How to complete this task – Pull out each line in the records below that contains the word "fabric", and copy those lines in full.

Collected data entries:
+++
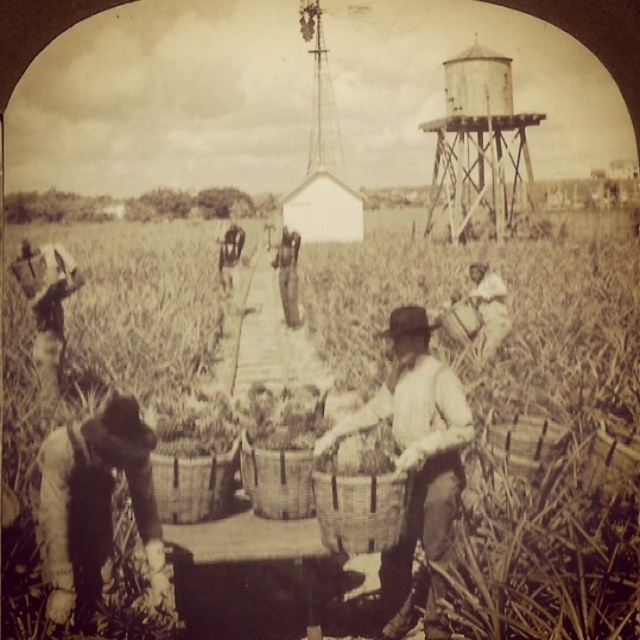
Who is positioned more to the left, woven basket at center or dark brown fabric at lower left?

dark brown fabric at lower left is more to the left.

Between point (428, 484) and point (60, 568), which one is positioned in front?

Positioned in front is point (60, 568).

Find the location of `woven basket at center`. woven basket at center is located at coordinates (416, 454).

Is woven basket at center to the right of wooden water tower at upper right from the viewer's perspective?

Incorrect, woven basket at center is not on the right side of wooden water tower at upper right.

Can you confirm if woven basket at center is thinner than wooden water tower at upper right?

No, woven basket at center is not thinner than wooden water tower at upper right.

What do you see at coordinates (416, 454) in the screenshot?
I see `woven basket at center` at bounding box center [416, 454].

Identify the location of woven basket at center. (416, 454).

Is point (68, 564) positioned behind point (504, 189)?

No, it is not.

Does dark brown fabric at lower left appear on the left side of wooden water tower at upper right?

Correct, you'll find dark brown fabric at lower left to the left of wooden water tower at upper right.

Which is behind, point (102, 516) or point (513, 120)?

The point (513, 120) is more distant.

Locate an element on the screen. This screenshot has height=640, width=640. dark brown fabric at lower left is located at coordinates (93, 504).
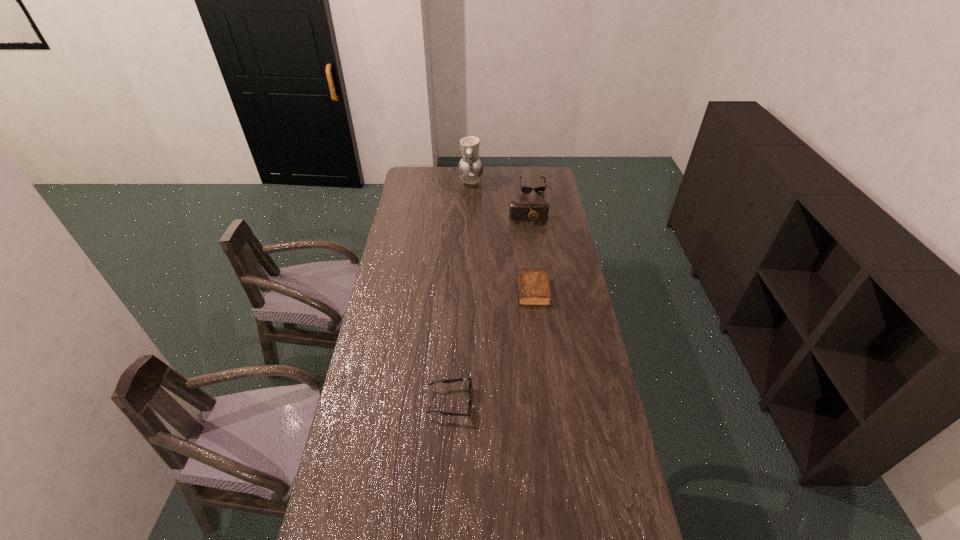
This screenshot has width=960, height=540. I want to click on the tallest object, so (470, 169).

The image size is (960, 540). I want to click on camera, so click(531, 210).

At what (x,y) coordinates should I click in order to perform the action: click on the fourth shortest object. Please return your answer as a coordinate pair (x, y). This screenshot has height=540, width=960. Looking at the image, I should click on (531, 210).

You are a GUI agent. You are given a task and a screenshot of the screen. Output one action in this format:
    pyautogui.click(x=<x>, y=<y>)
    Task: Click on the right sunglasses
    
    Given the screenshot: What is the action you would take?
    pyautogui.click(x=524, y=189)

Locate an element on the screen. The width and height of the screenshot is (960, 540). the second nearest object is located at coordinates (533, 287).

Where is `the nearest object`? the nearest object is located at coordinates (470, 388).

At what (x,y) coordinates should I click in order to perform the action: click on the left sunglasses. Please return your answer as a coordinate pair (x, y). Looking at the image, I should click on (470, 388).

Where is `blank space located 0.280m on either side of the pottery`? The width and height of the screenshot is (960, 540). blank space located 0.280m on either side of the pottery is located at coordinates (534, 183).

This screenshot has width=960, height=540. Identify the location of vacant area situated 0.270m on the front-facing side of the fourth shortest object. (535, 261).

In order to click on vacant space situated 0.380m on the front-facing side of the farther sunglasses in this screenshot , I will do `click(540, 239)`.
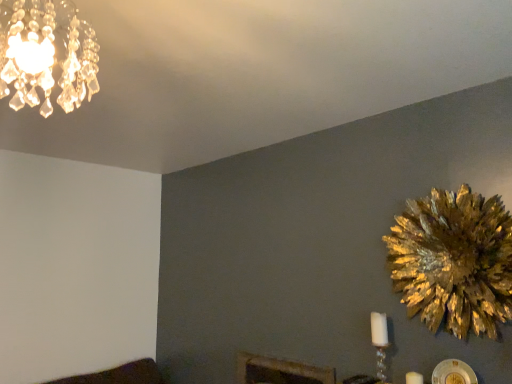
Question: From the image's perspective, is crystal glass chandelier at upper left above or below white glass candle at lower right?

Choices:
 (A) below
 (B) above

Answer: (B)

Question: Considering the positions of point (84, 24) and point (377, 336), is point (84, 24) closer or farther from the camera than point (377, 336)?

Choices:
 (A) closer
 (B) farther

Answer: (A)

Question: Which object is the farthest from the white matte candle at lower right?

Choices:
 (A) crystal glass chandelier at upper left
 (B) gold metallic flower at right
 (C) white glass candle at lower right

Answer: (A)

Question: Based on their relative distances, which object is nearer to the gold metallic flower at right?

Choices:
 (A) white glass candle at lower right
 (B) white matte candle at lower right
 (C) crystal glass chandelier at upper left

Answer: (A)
+++
Response to the exercise –
Who is positioned more to the left, woven basket at center or dark brown fabric at lower left?
dark brown fabric at lower left is more to the left.
Does dark brown fabric at lower left appear on the left side of wooden water tower at upper right?
Correct, you'll find dark brown fabric at lower left to the left of wooden water tower at upper right.
Locate an element on the screen. This screenshot has height=640, width=640. dark brown fabric at lower left is located at coordinates (93, 504).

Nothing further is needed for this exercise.